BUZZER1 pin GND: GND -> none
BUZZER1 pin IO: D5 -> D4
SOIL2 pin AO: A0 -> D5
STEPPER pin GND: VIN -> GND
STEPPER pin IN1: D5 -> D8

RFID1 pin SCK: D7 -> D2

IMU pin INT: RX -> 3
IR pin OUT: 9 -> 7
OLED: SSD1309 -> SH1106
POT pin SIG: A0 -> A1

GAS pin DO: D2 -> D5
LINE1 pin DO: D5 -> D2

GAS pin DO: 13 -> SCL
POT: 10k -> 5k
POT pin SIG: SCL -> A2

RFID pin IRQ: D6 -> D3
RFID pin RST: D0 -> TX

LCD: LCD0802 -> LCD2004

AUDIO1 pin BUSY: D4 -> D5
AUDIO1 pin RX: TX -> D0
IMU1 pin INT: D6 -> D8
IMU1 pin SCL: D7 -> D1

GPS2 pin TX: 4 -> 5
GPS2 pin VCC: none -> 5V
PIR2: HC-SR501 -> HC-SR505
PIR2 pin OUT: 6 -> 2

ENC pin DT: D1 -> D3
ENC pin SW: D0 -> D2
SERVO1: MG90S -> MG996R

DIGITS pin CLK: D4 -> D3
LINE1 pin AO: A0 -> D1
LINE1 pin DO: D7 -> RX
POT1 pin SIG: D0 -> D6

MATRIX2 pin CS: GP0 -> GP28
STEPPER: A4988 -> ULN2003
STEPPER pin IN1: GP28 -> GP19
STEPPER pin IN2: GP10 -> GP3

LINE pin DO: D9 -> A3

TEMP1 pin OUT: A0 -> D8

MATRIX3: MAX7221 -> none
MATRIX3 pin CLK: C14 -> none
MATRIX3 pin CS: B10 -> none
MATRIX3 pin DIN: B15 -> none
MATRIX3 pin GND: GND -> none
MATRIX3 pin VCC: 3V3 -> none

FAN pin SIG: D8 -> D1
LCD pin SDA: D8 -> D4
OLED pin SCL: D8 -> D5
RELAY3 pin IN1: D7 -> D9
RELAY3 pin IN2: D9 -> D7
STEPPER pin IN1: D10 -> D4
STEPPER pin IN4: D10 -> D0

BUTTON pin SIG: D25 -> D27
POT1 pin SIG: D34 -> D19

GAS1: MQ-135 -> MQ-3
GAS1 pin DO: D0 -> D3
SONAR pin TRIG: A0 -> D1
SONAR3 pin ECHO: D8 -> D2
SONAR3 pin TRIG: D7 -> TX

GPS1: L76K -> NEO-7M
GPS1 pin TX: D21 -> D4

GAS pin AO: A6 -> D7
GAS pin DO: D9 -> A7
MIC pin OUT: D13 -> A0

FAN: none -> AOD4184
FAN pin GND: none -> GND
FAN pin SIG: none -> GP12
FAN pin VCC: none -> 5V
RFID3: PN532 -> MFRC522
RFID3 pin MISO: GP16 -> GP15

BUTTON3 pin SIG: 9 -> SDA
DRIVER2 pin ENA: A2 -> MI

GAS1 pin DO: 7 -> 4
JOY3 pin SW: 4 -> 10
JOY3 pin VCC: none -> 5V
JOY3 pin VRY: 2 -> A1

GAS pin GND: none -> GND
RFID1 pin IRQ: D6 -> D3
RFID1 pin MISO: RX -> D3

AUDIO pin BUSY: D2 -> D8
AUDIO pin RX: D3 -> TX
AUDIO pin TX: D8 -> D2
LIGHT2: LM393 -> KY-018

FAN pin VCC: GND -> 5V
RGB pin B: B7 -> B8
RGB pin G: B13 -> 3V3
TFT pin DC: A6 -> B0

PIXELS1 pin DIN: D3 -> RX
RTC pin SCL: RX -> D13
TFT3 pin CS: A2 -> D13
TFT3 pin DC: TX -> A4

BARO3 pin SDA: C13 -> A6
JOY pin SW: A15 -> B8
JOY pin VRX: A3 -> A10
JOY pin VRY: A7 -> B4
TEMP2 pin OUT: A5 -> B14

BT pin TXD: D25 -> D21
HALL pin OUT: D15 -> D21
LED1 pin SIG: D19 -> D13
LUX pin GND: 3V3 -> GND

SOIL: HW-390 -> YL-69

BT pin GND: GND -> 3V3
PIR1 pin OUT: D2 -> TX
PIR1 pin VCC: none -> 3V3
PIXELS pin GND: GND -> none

········

What is expected: Extract all of the data exactly as written.

Answer to this task:
BUZZER1 pin GND: GND -> none
BUZZER1 pin IO: D5 -> D4
SOIL2 pin AO: A0 -> D5
STEPPER pin GND: VIN -> GND
STEPPER pin IN1: D5 -> D8

RFID1 pin SCK: D7 -> D2

IMU pin INT: RX -> 3
IR pin OUT: 9 -> 7
OLED: SSD1309 -> SH1106
POT pin SIG: A0 -> A1

GAS pin DO: D2 -> D5
LINE1 pin DO: D5 -> D2

GAS pin DO: 13 -> SCL
POT: 10k -> 5k
POT pin SIG: SCL -> A2

RFID pin IRQ: D6 -> D3
RFID pin RST: D0 -> TX

LCD: LCD0802 -> LCD2004

AUDIO1 pin BUSY: D4 -> D5
AUDIO1 pin RX: TX -> D0
IMU1 pin INT: D6 -> D8
IMU1 pin SCL: D7 -> D1

GPS2 pin TX: 4 -> 5
GPS2 pin VCC: none -> 5V
PIR2: HC-SR501 -> HC-SR505
PIR2 pin OUT: 6 -> 2

ENC pin DT: D1 -> D3
ENC pin SW: D0 -> D2
SERVO1: MG90S -> MG996R

DIGITS pin CLK: D4 -> D3
LINE1 pin AO: A0 -> D1
LINE1 pin DO: D7 -> RX
POT1 pin SIG: D0 -> D6

MATRIX2 pin CS: GP0 -> GP28
STEPPER: A4988 -> ULN2003
STEPPER pin IN1: GP28 -> GP19
STEPPER pin IN2: GP10 -> GP3

LINE pin DO: D9 -> A3

TEMP1 pin OUT: A0 -> D8

MATRIX3: MAX7221 -> none
MATRIX3 pin CLK: C14 -> none
MATRIX3 pin CS: B10 -> none
MATRIX3 pin DIN: B15 -> none
MATRIX3 pin GND: GND -> none
MATRIX3 pin VCC: 3V3 -> none

FAN pin SIG: D8 -> D1
LCD pin SDA: D8 -> D4
OLED pin SCL: D8 -> D5
RELAY3 pin IN1: D7 -> D9
RELAY3 pin IN2: D9 -> D7
STEPPER pin IN1: D10 -> D4
STEPPER pin IN4: D10 -> D0

BUTTON pin SIG: D25 -> D27
POT1 pin SIG: D34 -> D19

GAS1: MQ-135 -> MQ-3
GAS1 pin DO: D0 -> D3
SONAR pin TRIG: A0 -> D1
SONAR3 pin ECHO: D8 -> D2
SONAR3 pin TRIG: D7 -> TX

GPS1: L76K -> NEO-7M
GPS1 pin TX: D21 -> D4

GAS pin AO: A6 -> D7
GAS pin DO: D9 -> A7
MIC pin OUT: D13 -> A0

FAN: none -> AOD4184
FAN pin GND: none -> GND
FAN pin SIG: none -> GP12
FAN pin VCC: none -> 5V
RFID3: PN532 -> MFRC522
RFID3 pin MISO: GP16 -> GP15

BUTTON3 pin SIG: 9 -> SDA
DRIVER2 pin ENA: A2 -> MI

GAS1 pin DO: 7 -> 4
JOY3 pin SW: 4 -> 10
JOY3 pin VCC: none -> 5V
JOY3 pin VRY: 2 -> A1

GAS pin GND: none -> GND
RFID1 pin IRQ: D6 -> D3
RFID1 pin MISO: RX -> D3

AUDIO pin BUSY: D2 -> D8
AUDIO pin RX: D3 -> TX
AUDIO pin TX: D8 -> D2
LIGHT2: LM393 -> KY-018

FAN pin VCC: GND -> 5V
RGB pin B: B7 -> B8
RGB pin G: B13 -> 3V3
TFT pin DC: A6 -> B0

PIXELS1 pin DIN: D3 -> RX
RTC pin SCL: RX -> D13
TFT3 pin CS: A2 -> D13
TFT3 pin DC: TX -> A4

BARO3 pin SDA: C13 -> A6
JOY pin SW: A15 -> B8
JOY pin VRX: A3 -> A10
JOY pin VRY: A7 -> B4
TEMP2 pin OUT: A5 -> B14

BT pin TXD: D25 -> D21
HALL pin OUT: D15 -> D21
LED1 pin SIG: D19 -> D13
LUX pin GND: 3V3 -> GND

SOIL: HW-390 -> YL-69

BT pin GND: GND -> 3V3
PIR1 pin OUT: D2 -> TX
PIR1 pin VCC: none -> 3V3
PIXELS pin GND: GND -> none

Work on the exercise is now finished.